[Task description] Please retype the line that contains "(517, 337) = (555, 179): brown" and all lines that follow it to the end of the entries below, exactly as they stand, with nothing added.

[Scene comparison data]

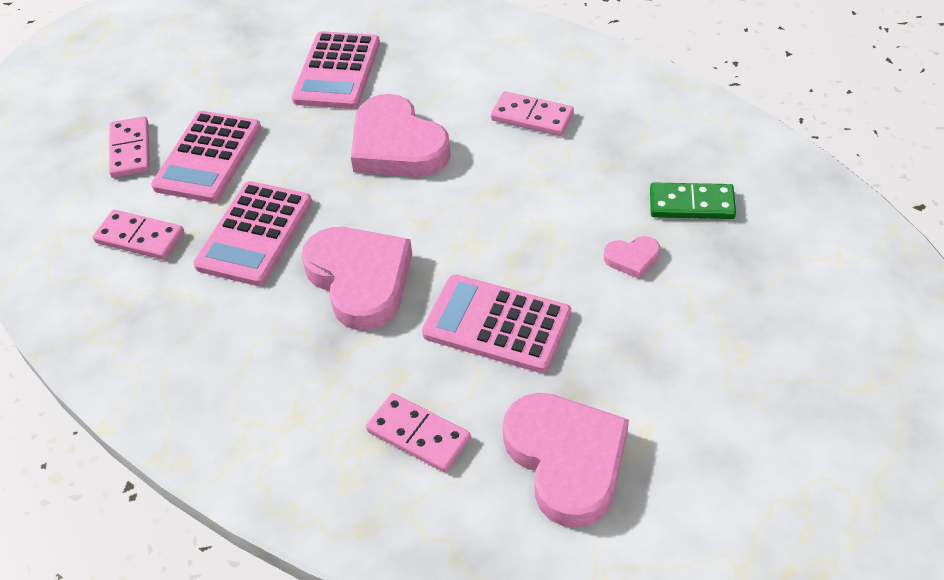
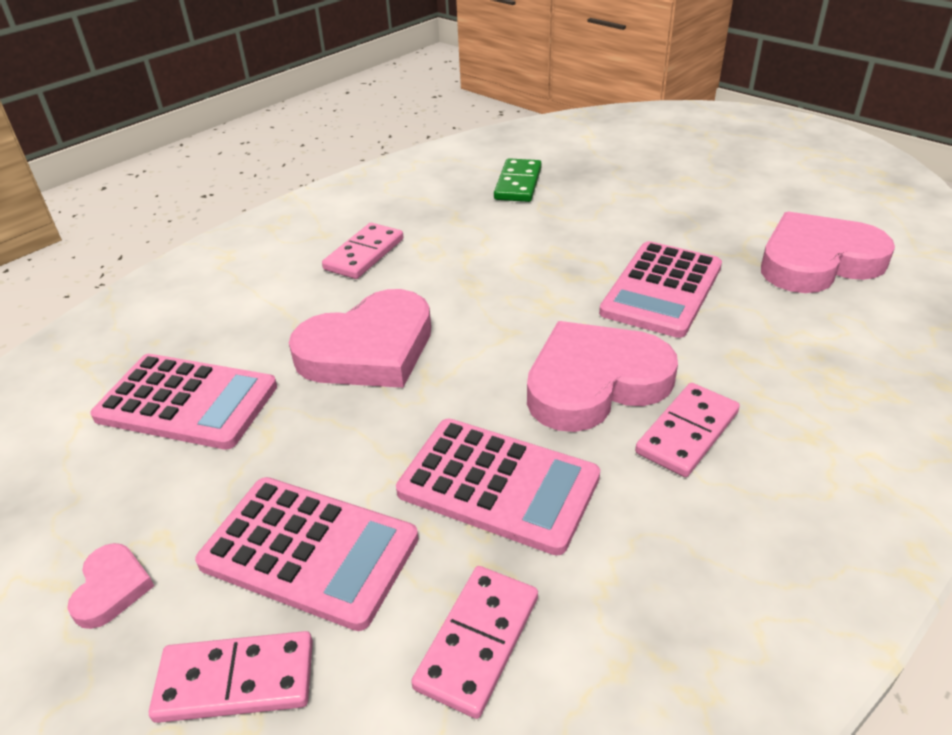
camera: 85 degrees left, 10 degrees down
(418, 435) = (814, 343): pink domino -> pink domino (687, 433)
(632, 258) = (580, 215): pink heart -> pink heart (112, 588)

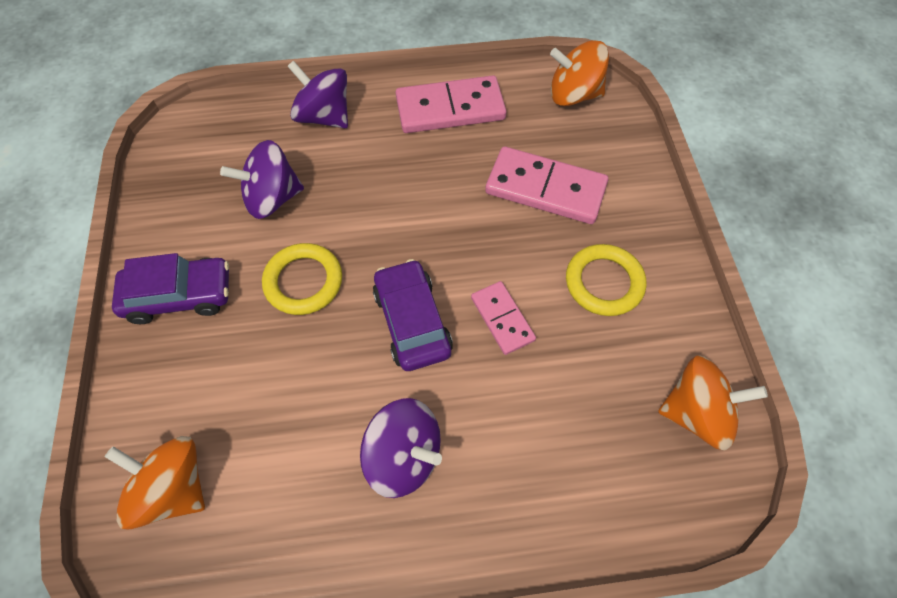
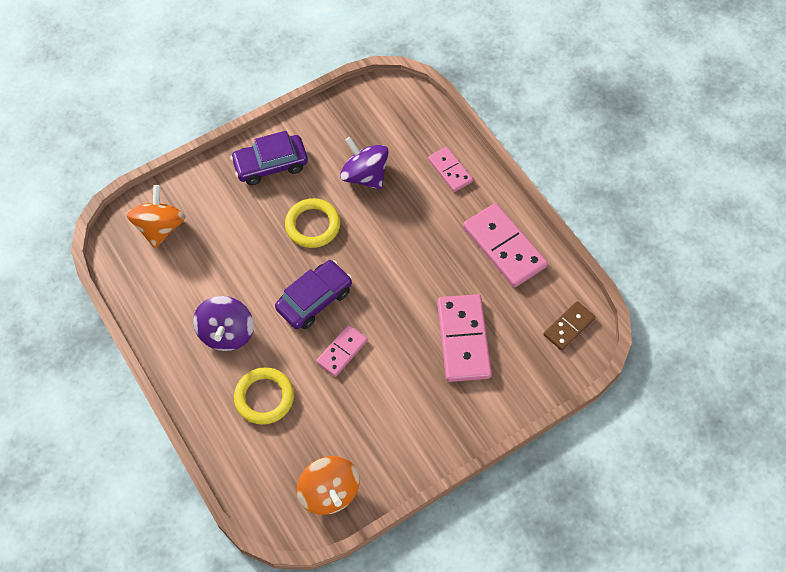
camera: 65 degrees right, 0 degrees up
(180, 296) = (270, 165): purple car -> purple car turned 105 degrees clockwise
(324, 116) = (450, 170): purple spinning top -> pink domino
(573, 95) = (569, 327): orange spinning top -> brown domino
(604, 282) = (401, 405): yellow ring -> yellow ring (264, 397)

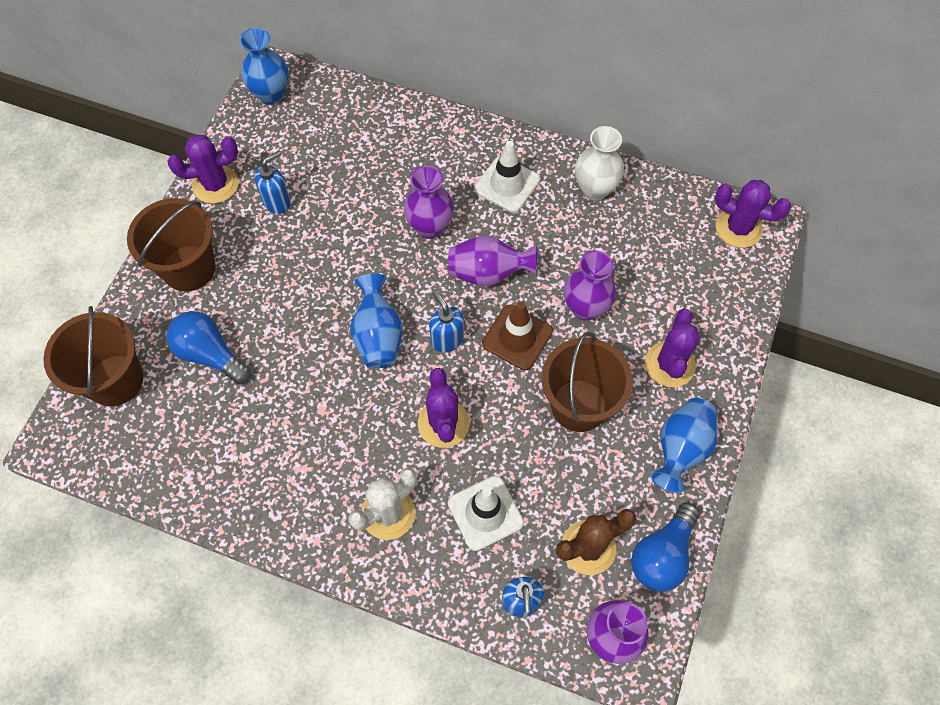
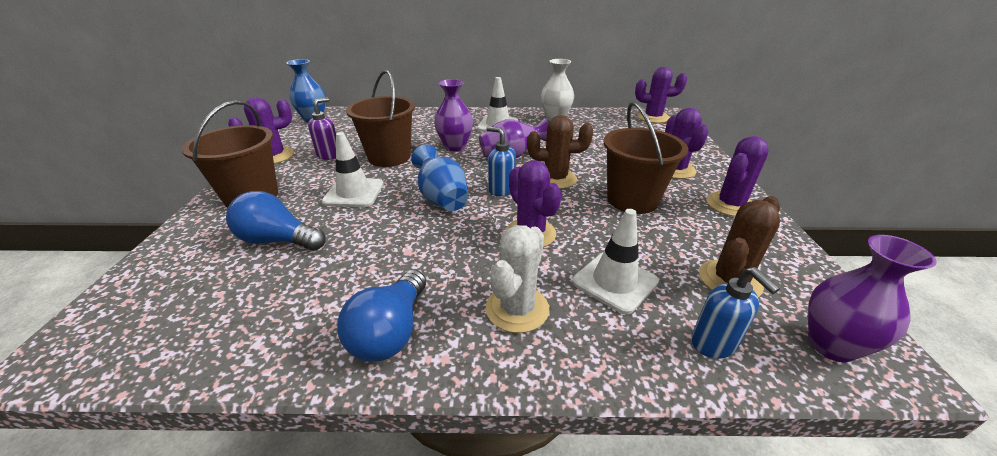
camera: 20 degrees left, 30 degrees down
(115, 380) = (161, 281): brown bucket -> brown bucket (389, 157)
(277, 202) = (329, 155): blue soap dispenser -> purple soap dispenser
(291, 294) = (354, 193): none -> white traffic cone
(517, 337) = (555, 179): brown traffic cone -> brown cactus
(585, 308) = (592, 158): purple vase -> none
(662, 555) = (794, 267): blue light bulb -> blue light bulb (390, 332)
(681, 449) = (730, 205): blue vase -> purple cactus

[Completed task]
(517, 337) = (555, 179): brown traffic cone -> brown cactus
(585, 308) = (592, 158): purple vase -> none
(662, 555) = (794, 267): blue light bulb -> blue light bulb (390, 332)
(681, 449) = (730, 205): blue vase -> purple cactus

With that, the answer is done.